— What you will do —
Every line below between the line holding "yellow cone <377,230>" and the line holding "green star <438,191>", inclusive, should be repeated exactly, and all other lines omitted.

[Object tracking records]

——

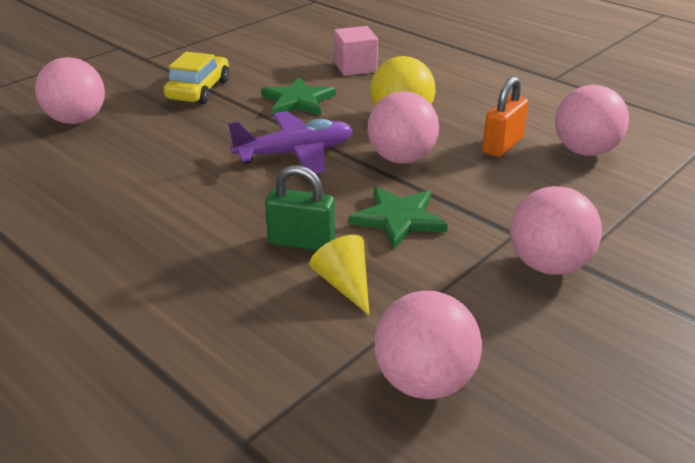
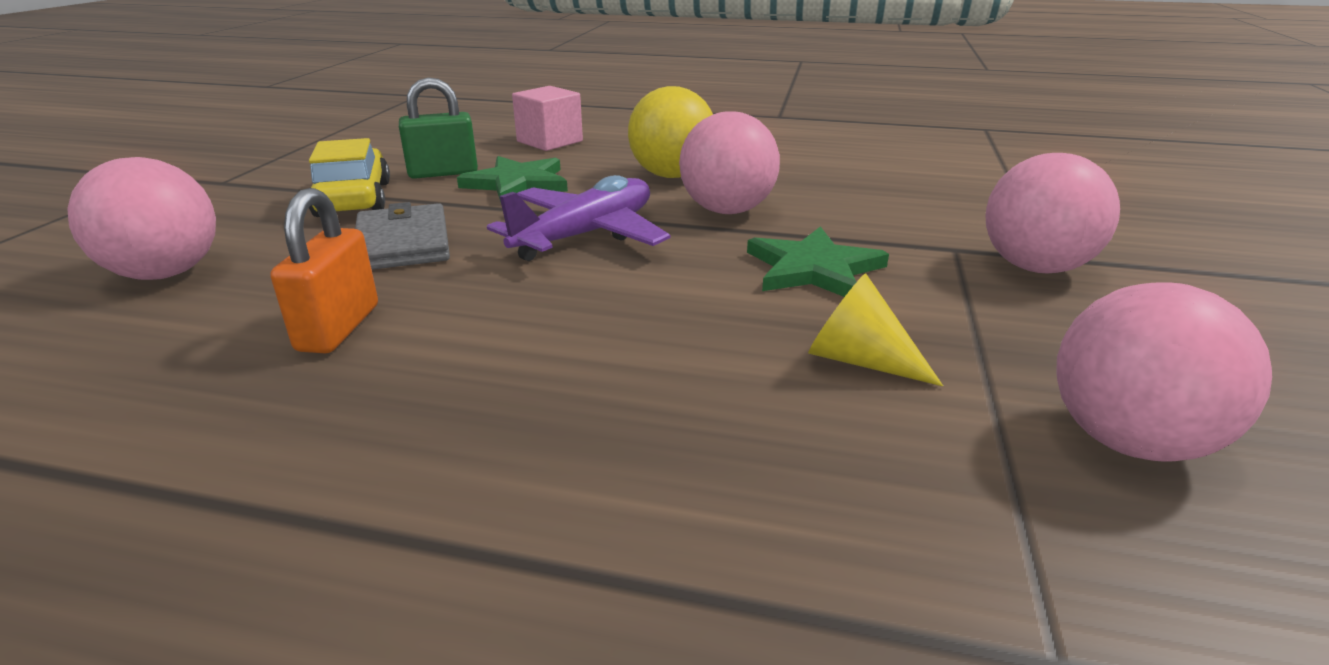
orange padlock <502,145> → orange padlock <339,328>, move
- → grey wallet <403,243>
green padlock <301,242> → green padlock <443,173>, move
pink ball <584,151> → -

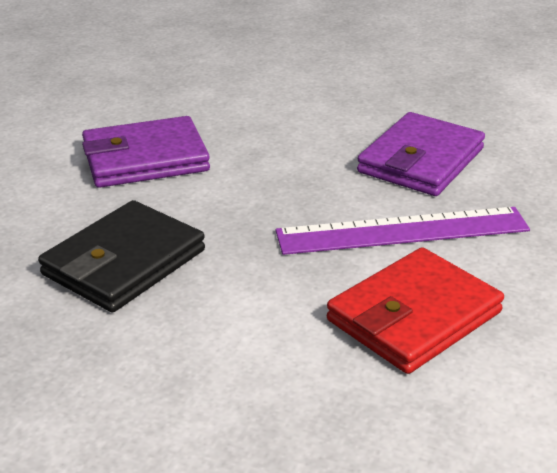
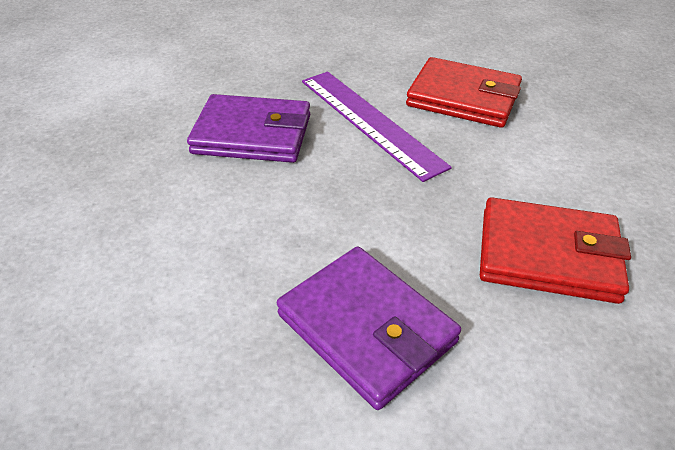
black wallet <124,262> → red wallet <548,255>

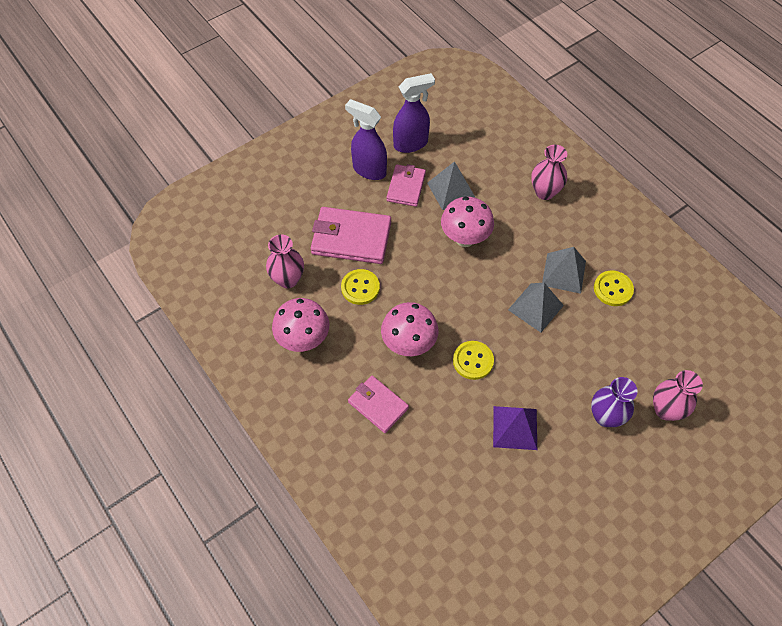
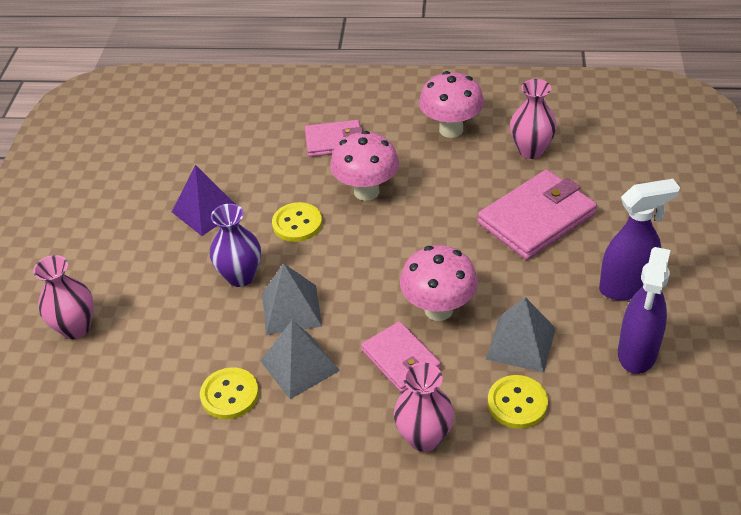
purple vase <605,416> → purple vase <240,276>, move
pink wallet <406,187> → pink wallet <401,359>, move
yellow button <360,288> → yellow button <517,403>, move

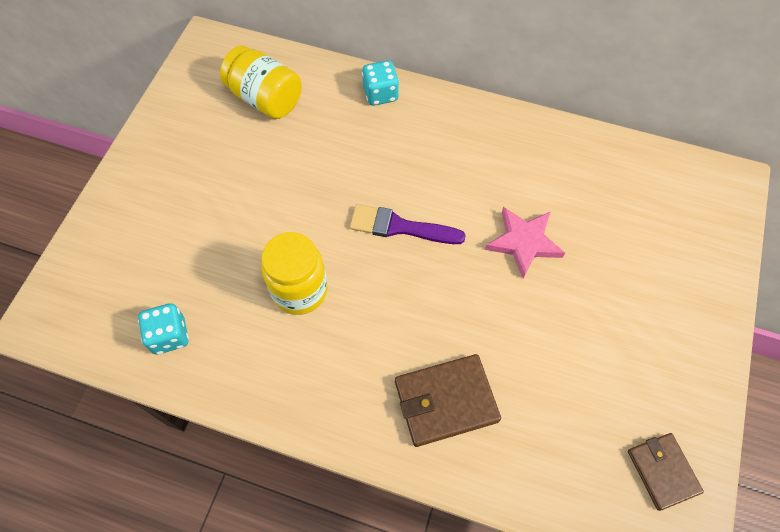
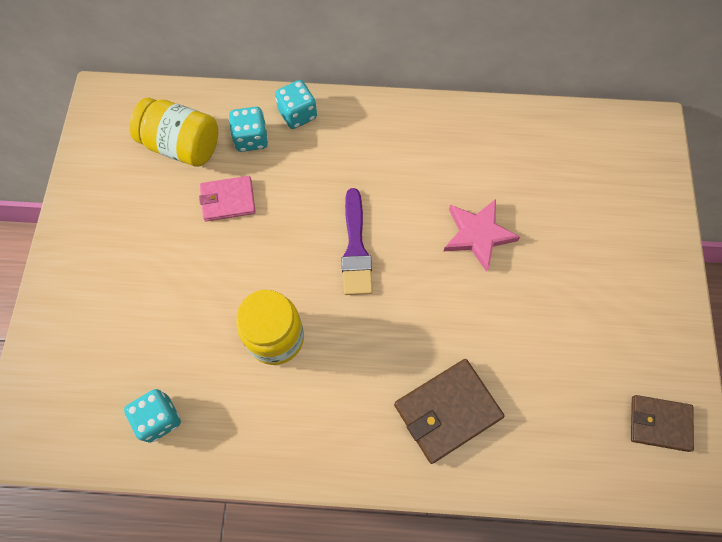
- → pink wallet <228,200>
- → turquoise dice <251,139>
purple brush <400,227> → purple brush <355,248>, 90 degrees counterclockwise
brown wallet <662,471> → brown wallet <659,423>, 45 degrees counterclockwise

——

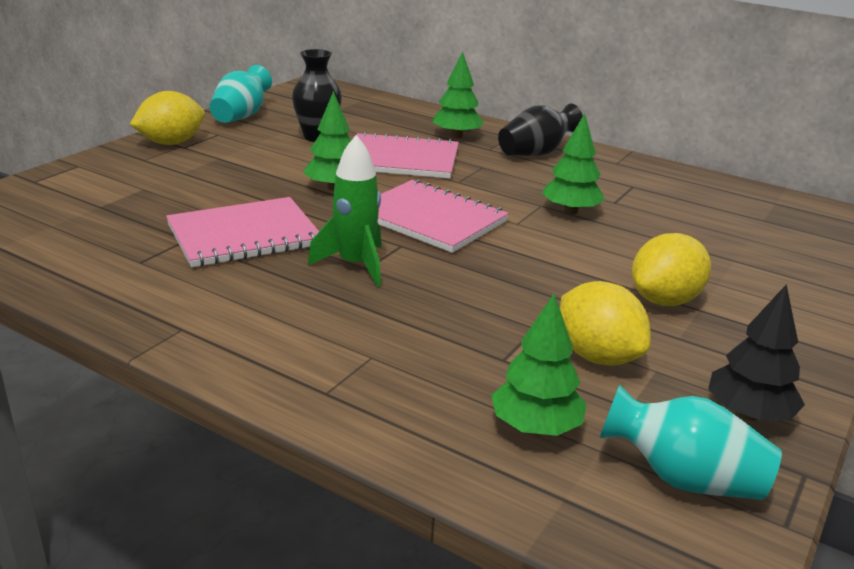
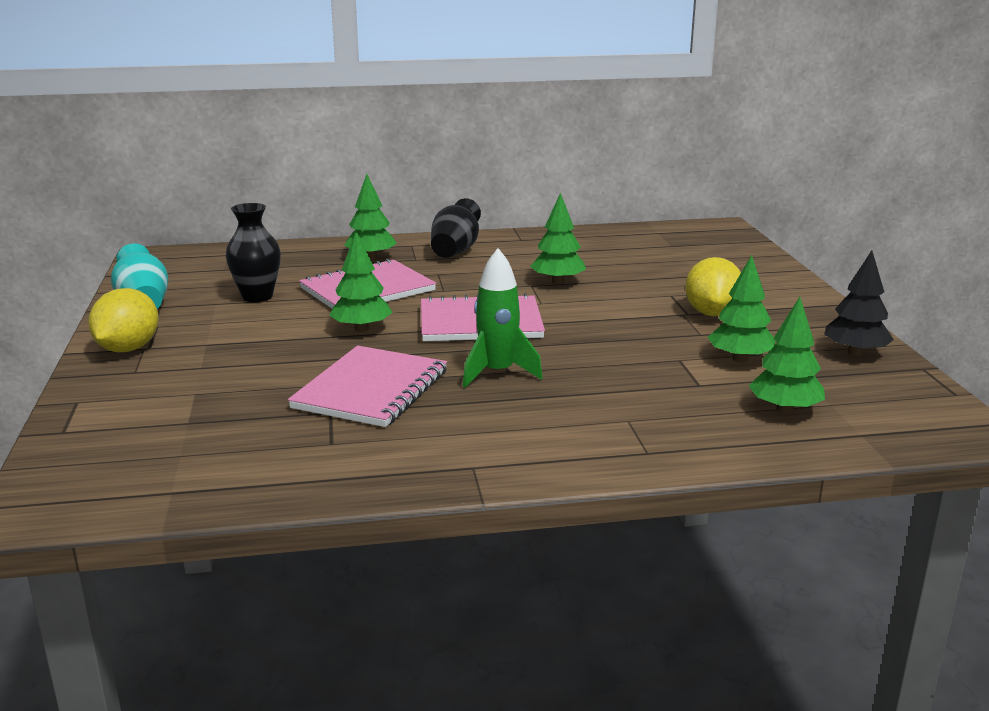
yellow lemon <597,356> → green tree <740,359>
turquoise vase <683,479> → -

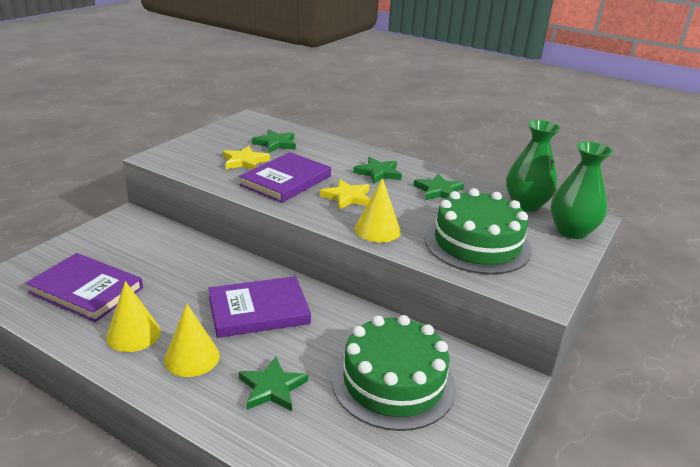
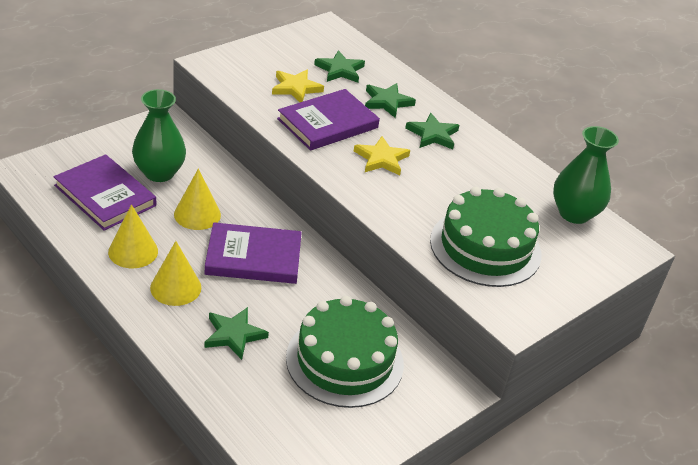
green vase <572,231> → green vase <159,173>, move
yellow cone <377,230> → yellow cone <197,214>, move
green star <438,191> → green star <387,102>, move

——

— Your solution —
yellow cone <377,230> → yellow cone <197,214>, move
green star <438,191> → green star <387,102>, move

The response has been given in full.